* _Work instruction_
Without including any picture, copy the entries that follow word for word.

(Object class coordinate lists)
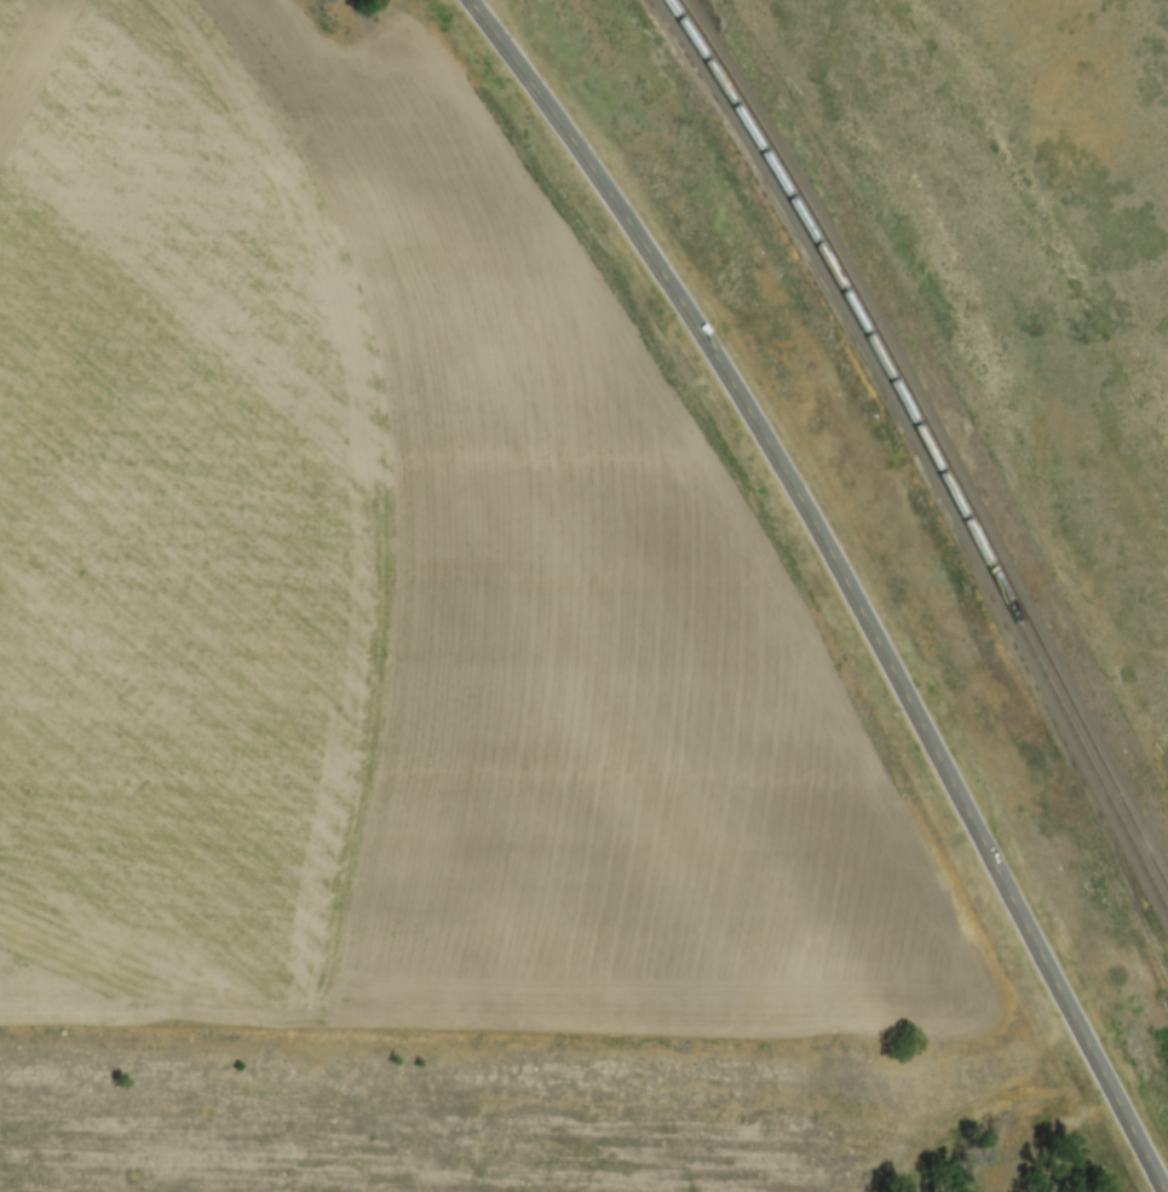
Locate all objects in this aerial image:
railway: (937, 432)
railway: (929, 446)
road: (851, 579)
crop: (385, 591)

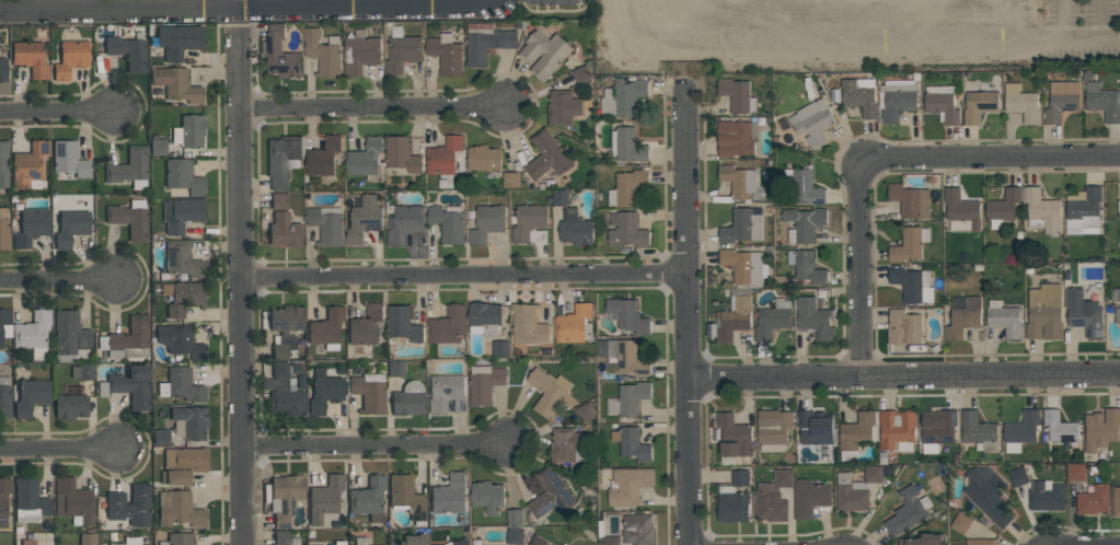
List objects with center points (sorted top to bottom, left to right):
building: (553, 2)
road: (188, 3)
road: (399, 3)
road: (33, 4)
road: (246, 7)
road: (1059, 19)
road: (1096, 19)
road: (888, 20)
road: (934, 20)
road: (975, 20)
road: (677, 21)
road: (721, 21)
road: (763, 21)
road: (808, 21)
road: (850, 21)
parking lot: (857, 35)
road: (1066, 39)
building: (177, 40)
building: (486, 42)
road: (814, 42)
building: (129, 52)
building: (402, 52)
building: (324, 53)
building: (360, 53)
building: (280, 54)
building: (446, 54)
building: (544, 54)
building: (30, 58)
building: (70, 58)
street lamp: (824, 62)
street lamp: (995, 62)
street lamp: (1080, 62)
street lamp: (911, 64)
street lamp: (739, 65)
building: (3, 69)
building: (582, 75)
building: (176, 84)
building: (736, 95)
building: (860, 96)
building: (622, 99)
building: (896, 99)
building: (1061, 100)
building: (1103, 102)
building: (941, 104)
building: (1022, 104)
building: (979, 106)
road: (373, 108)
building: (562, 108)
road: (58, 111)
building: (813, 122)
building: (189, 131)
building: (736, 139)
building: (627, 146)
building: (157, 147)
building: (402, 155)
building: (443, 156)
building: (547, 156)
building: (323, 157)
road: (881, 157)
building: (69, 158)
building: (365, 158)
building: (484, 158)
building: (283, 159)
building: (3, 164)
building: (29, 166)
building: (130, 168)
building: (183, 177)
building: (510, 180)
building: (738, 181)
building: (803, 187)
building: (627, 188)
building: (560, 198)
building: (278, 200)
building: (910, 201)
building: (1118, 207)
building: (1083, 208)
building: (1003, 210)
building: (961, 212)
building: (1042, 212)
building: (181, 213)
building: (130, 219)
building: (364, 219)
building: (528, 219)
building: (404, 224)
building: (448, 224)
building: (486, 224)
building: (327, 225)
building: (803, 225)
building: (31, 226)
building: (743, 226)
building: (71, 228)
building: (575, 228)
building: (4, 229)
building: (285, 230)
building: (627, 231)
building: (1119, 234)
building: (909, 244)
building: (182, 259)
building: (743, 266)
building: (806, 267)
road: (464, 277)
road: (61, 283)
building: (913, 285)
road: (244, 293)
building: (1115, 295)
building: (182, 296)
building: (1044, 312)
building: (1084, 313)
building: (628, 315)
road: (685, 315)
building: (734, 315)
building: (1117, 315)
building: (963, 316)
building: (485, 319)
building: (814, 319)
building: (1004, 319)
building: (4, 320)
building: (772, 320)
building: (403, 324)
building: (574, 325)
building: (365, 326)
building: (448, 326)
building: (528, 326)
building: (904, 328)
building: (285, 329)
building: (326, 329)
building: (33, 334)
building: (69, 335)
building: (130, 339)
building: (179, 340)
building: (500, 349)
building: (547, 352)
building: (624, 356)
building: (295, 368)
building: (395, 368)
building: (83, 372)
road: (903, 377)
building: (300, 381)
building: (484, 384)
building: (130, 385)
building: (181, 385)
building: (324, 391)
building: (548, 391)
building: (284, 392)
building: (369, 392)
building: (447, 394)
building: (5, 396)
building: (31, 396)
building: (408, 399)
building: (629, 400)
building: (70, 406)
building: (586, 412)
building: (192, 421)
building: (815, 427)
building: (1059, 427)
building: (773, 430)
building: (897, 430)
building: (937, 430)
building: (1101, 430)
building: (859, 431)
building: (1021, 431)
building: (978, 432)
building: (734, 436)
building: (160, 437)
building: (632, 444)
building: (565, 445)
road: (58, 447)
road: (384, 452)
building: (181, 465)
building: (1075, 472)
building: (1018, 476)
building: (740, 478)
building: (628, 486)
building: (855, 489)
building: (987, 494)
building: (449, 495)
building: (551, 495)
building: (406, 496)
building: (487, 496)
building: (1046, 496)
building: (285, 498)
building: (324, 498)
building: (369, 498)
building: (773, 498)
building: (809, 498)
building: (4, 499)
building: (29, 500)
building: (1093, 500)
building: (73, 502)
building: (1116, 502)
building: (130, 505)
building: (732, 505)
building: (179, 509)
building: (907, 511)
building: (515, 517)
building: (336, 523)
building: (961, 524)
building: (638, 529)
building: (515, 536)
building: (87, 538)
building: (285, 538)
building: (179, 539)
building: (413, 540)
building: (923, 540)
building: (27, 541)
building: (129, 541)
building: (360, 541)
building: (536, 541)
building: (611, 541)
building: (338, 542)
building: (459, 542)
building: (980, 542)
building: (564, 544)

* _Your solution_
Locate all objects in this aerial image:
railway: (937, 432)
railway: (929, 446)
road: (851, 579)
crop: (385, 591)

List objects with center points (sorted top to bottom, left to right):
building: (553, 2)
road: (188, 3)
road: (399, 3)
road: (33, 4)
road: (246, 7)
road: (1059, 19)
road: (1096, 19)
road: (888, 20)
road: (934, 20)
road: (975, 20)
road: (677, 21)
road: (721, 21)
road: (763, 21)
road: (808, 21)
road: (850, 21)
parking lot: (857, 35)
road: (1066, 39)
building: (177, 40)
building: (486, 42)
road: (814, 42)
building: (129, 52)
building: (402, 52)
building: (324, 53)
building: (360, 53)
building: (280, 54)
building: (446, 54)
building: (544, 54)
building: (30, 58)
building: (70, 58)
street lamp: (824, 62)
street lamp: (995, 62)
street lamp: (1080, 62)
street lamp: (911, 64)
street lamp: (739, 65)
building: (3, 69)
building: (582, 75)
building: (176, 84)
building: (736, 95)
building: (860, 96)
building: (622, 99)
building: (896, 99)
building: (1061, 100)
building: (1103, 102)
building: (941, 104)
building: (1022, 104)
building: (979, 106)
road: (373, 108)
building: (562, 108)
road: (58, 111)
building: (813, 122)
building: (189, 131)
building: (736, 139)
building: (627, 146)
building: (157, 147)
building: (402, 155)
building: (443, 156)
building: (547, 156)
building: (323, 157)
road: (881, 157)
building: (69, 158)
building: (365, 158)
building: (484, 158)
building: (283, 159)
building: (3, 164)
building: (29, 166)
building: (130, 168)
building: (183, 177)
building: (510, 180)
building: (738, 181)
building: (803, 187)
building: (627, 188)
building: (560, 198)
building: (278, 200)
building: (910, 201)
building: (1118, 207)
building: (1083, 208)
building: (1003, 210)
building: (961, 212)
building: (1042, 212)
building: (181, 213)
building: (130, 219)
building: (364, 219)
building: (528, 219)
building: (404, 224)
building: (448, 224)
building: (486, 224)
building: (327, 225)
building: (803, 225)
building: (31, 226)
building: (743, 226)
building: (71, 228)
building: (575, 228)
building: (4, 229)
building: (285, 230)
building: (627, 231)
building: (1119, 234)
building: (909, 244)
building: (182, 259)
building: (743, 266)
building: (806, 267)
road: (464, 277)
road: (61, 283)
building: (913, 285)
road: (244, 293)
building: (1115, 295)
building: (182, 296)
building: (1044, 312)
building: (1084, 313)
building: (628, 315)
road: (685, 315)
building: (734, 315)
building: (1117, 315)
building: (963, 316)
building: (485, 319)
building: (814, 319)
building: (1004, 319)
building: (4, 320)
building: (772, 320)
building: (403, 324)
building: (574, 325)
building: (365, 326)
building: (448, 326)
building: (528, 326)
building: (904, 328)
building: (285, 329)
building: (326, 329)
building: (33, 334)
building: (69, 335)
building: (130, 339)
building: (179, 340)
building: (500, 349)
building: (547, 352)
building: (624, 356)
building: (295, 368)
building: (395, 368)
building: (83, 372)
road: (903, 377)
building: (300, 381)
building: (484, 384)
building: (130, 385)
building: (181, 385)
building: (324, 391)
building: (548, 391)
building: (284, 392)
building: (369, 392)
building: (447, 394)
building: (5, 396)
building: (31, 396)
building: (408, 399)
building: (629, 400)
building: (70, 406)
building: (586, 412)
building: (192, 421)
building: (815, 427)
building: (1059, 427)
building: (773, 430)
building: (897, 430)
building: (937, 430)
building: (1101, 430)
building: (859, 431)
building: (1021, 431)
building: (978, 432)
building: (734, 436)
building: (160, 437)
building: (632, 444)
building: (565, 445)
road: (58, 447)
road: (384, 452)
building: (181, 465)
building: (1075, 472)
building: (1018, 476)
building: (740, 478)
building: (628, 486)
building: (855, 489)
building: (987, 494)
building: (449, 495)
building: (551, 495)
building: (406, 496)
building: (487, 496)
building: (1046, 496)
building: (285, 498)
building: (324, 498)
building: (369, 498)
building: (773, 498)
building: (809, 498)
building: (4, 499)
building: (29, 500)
building: (1093, 500)
building: (73, 502)
building: (1116, 502)
building: (130, 505)
building: (732, 505)
building: (179, 509)
building: (907, 511)
building: (515, 517)
building: (336, 523)
building: (961, 524)
building: (638, 529)
building: (515, 536)
building: (87, 538)
building: (285, 538)
building: (179, 539)
building: (413, 540)
building: (923, 540)
building: (27, 541)
building: (129, 541)
building: (360, 541)
building: (536, 541)
building: (611, 541)
building: (338, 542)
building: (459, 542)
building: (980, 542)
building: (564, 544)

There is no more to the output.